───── Extracted data
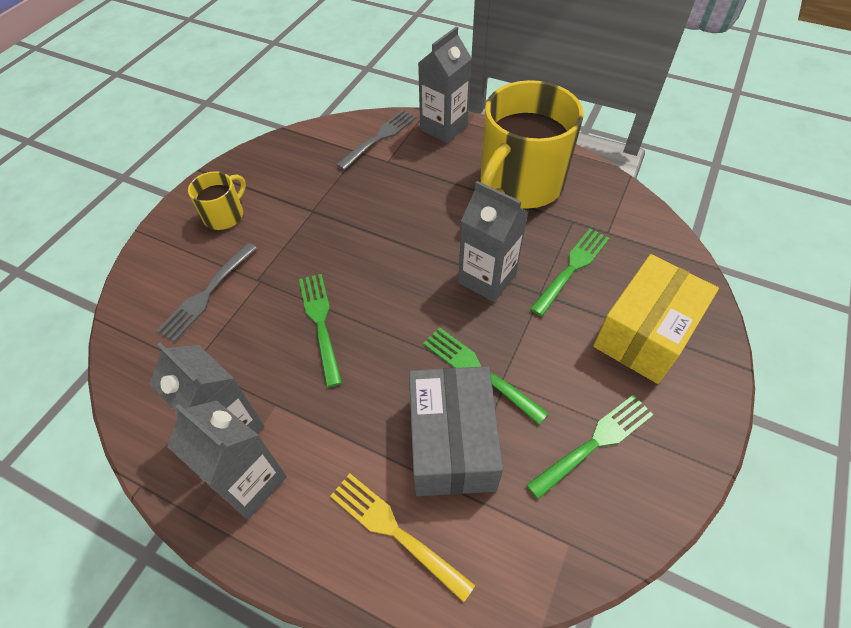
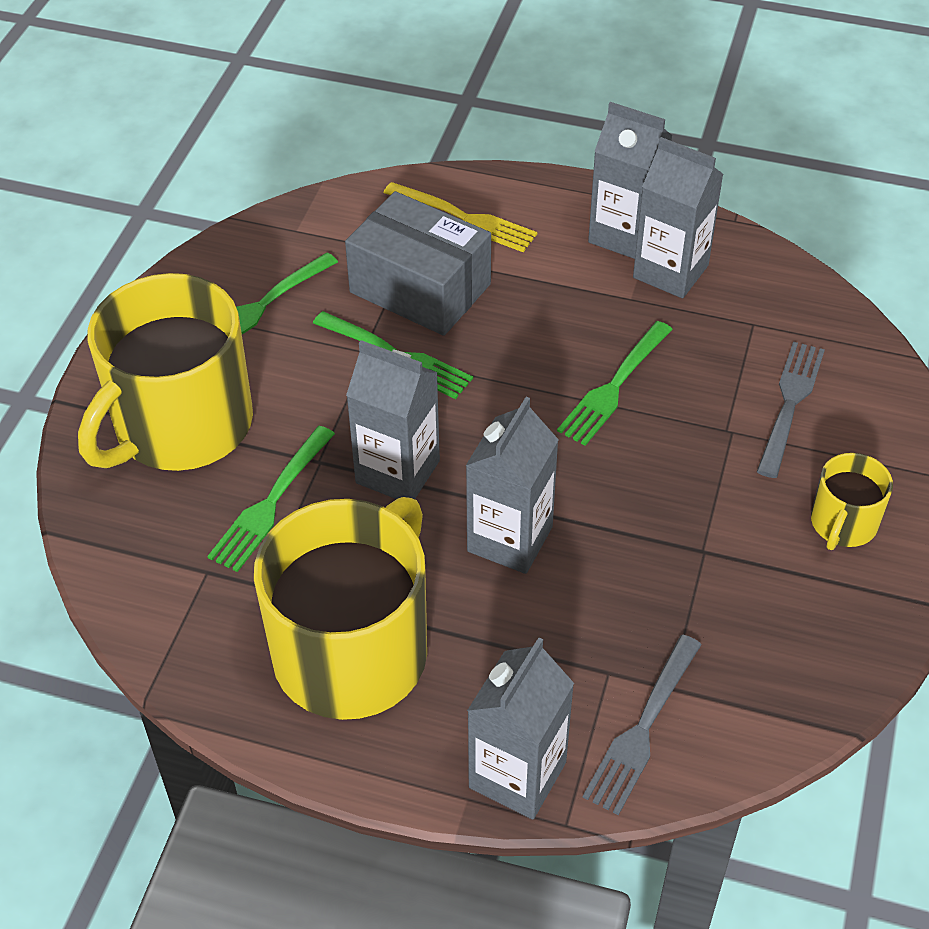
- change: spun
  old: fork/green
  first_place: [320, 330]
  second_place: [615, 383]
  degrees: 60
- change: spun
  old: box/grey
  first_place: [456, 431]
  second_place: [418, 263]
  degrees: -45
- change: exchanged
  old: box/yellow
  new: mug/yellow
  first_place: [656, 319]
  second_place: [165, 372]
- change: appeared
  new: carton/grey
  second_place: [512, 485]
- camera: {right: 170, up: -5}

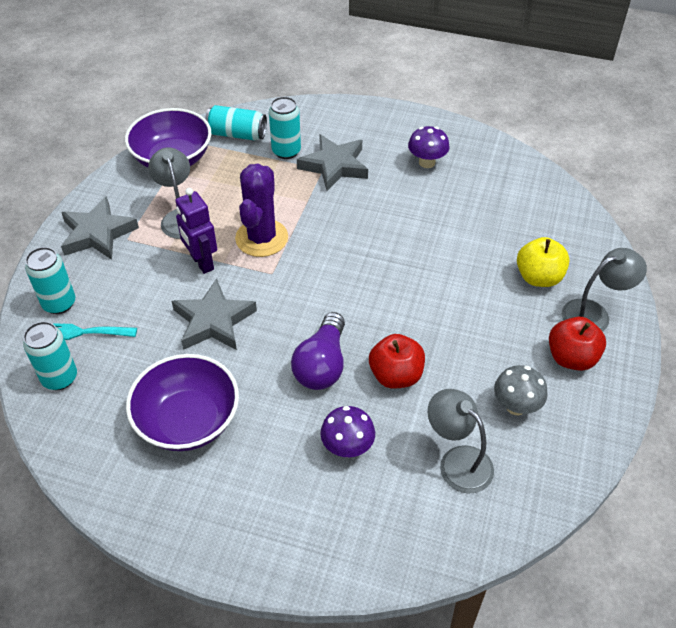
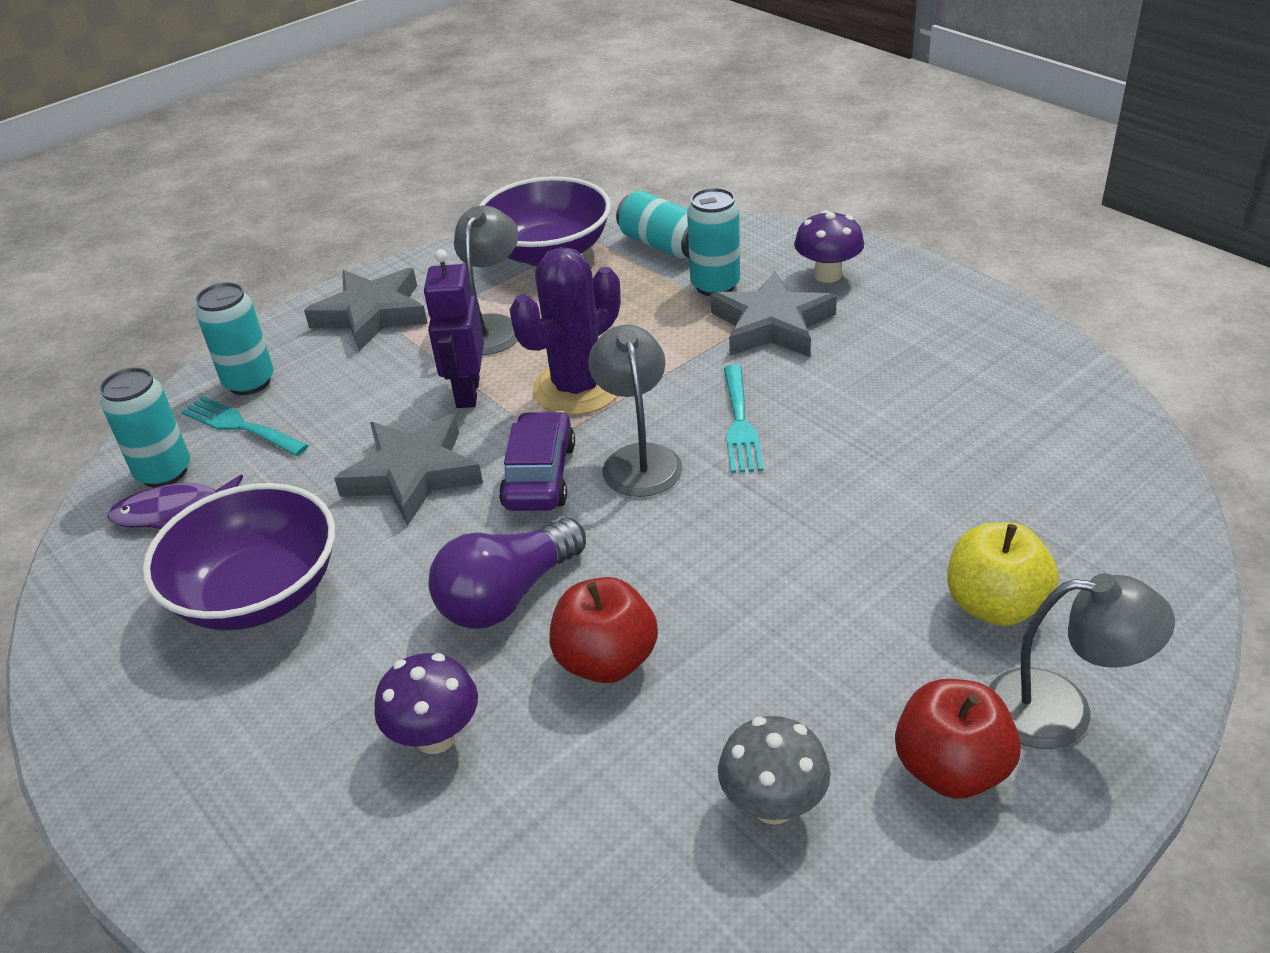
- change: relocated
  old: mushroom/purple
  first_place: [428, 147]
  second_place: [829, 246]
- change: relocated
  old: lamp/grey
  first_place: [461, 441]
  second_place: [635, 411]
- change: appeared
  new: fish/purple
  second_place: [175, 502]
- change: appeared
  new: car/purple
  second_place: [537, 461]
- change: appeared
  new: fork/turquoise
  second_place: [743, 419]
- camera: {right: 35, up: -10}

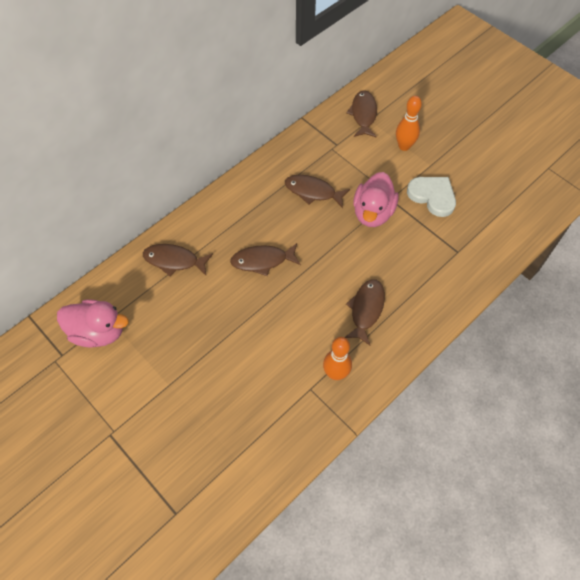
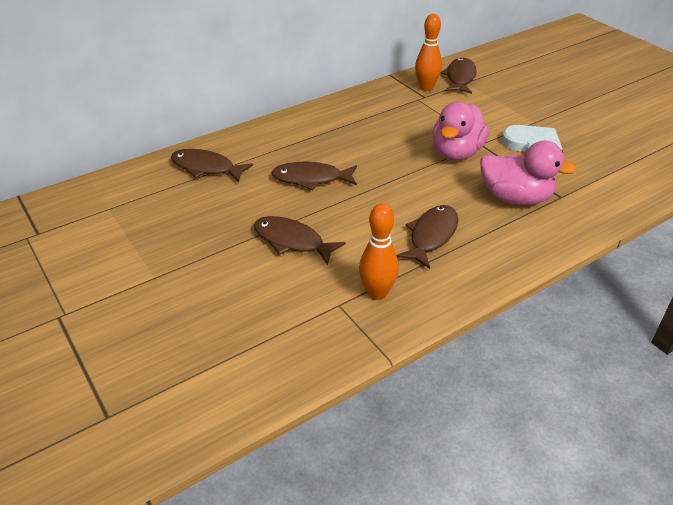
- change: relocated
  old: duck/pink
  first_place: [93, 323]
  second_place: [528, 173]
- change: relocated
  old: fish/brown
  first_place: [317, 191]
  second_place: [300, 240]
- change: relocated
  old: bowling pin/orange
  first_place: [409, 123]
  second_place: [428, 52]
- camera: {right: 10, up: -20}

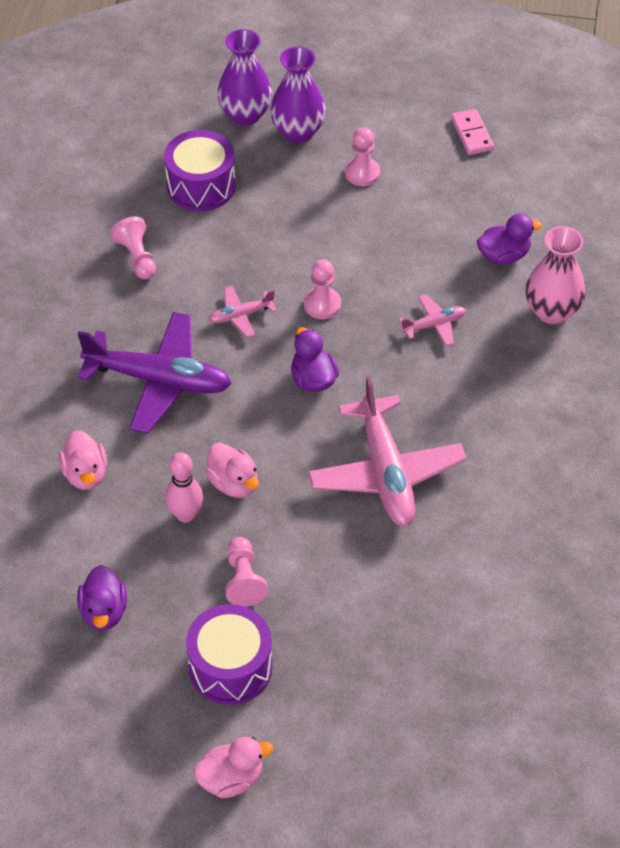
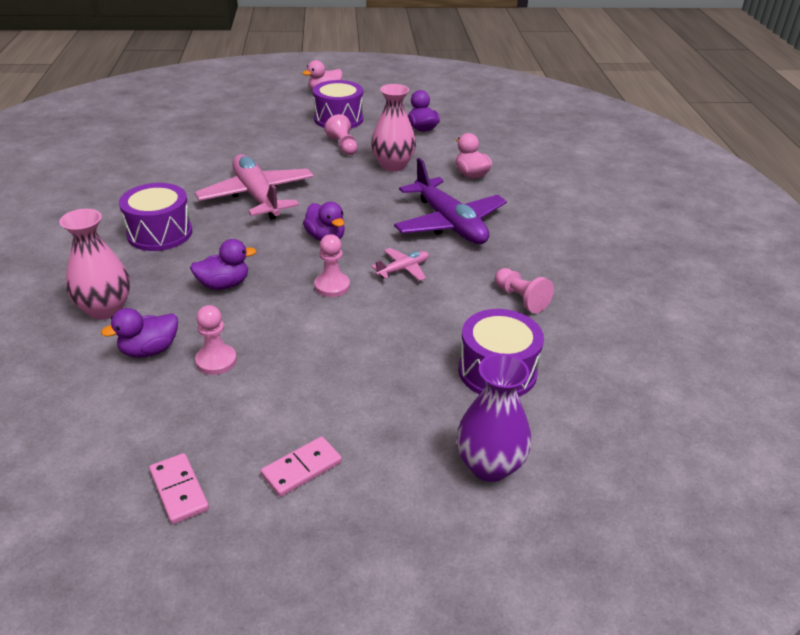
- change: spun
  old: plane/purple
  first_place: [155, 372]
  second_place: [450, 201]
  degrees: -120
- change: exchanged
  old: bowling pin/pink
  new: vase/pink
  first_place: [184, 487]
  second_place: [393, 128]
- change: missing
  old: duck/pink
  first_place: [232, 470]
- change: missing
  old: vase/purple
  first_place: [298, 94]
- change: relocated
  old: pawn/pink
  first_place: [362, 156]
  second_place: [216, 340]
- change: exchanged
  old: plane/pink
  new: duck/purple
  first_place: [432, 320]
  second_place: [223, 264]
- change: appeared
  new: drum/purple
  second_place: [155, 217]
- change: appeared
  new: domino/pink
  second_place: [301, 466]
- camera: {right: 165, up: -15}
──────────
*Exercise goal*
Return every record exactly, leaving out the pictures.

*Result for this exercise*
- change: spun
  old: fork/green
  first_place: [320, 330]
  second_place: [615, 383]
  degrees: 60
- change: spun
  old: box/grey
  first_place: [456, 431]
  second_place: [418, 263]
  degrees: -45
- change: exchanged
  old: box/yellow
  new: mug/yellow
  first_place: [656, 319]
  second_place: [165, 372]
- change: appeared
  new: carton/grey
  second_place: [512, 485]
- camera: {right: 170, up: -5}

- change: relocated
  old: mushroom/purple
  first_place: [428, 147]
  second_place: [829, 246]
- change: relocated
  old: lamp/grey
  first_place: [461, 441]
  second_place: [635, 411]
- change: appeared
  new: fish/purple
  second_place: [175, 502]
- change: appeared
  new: car/purple
  second_place: [537, 461]
- change: appeared
  new: fork/turquoise
  second_place: [743, 419]
- camera: {right: 35, up: -10}

- change: relocated
  old: duck/pink
  first_place: [93, 323]
  second_place: [528, 173]
- change: relocated
  old: fish/brown
  first_place: [317, 191]
  second_place: [300, 240]
- change: relocated
  old: bowling pin/orange
  first_place: [409, 123]
  second_place: [428, 52]
- camera: {right: 10, up: -20}

- change: spun
  old: plane/purple
  first_place: [155, 372]
  second_place: [450, 201]
  degrees: -120
- change: exchanged
  old: bowling pin/pink
  new: vase/pink
  first_place: [184, 487]
  second_place: [393, 128]
- change: missing
  old: duck/pink
  first_place: [232, 470]
- change: missing
  old: vase/purple
  first_place: [298, 94]
- change: relocated
  old: pawn/pink
  first_place: [362, 156]
  second_place: [216, 340]
- change: exchanged
  old: plane/pink
  new: duck/purple
  first_place: [432, 320]
  second_place: [223, 264]
- change: appeared
  new: drum/purple
  second_place: [155, 217]
- change: appeared
  new: domino/pink
  second_place: [301, 466]
- camera: {right: 165, up: -15}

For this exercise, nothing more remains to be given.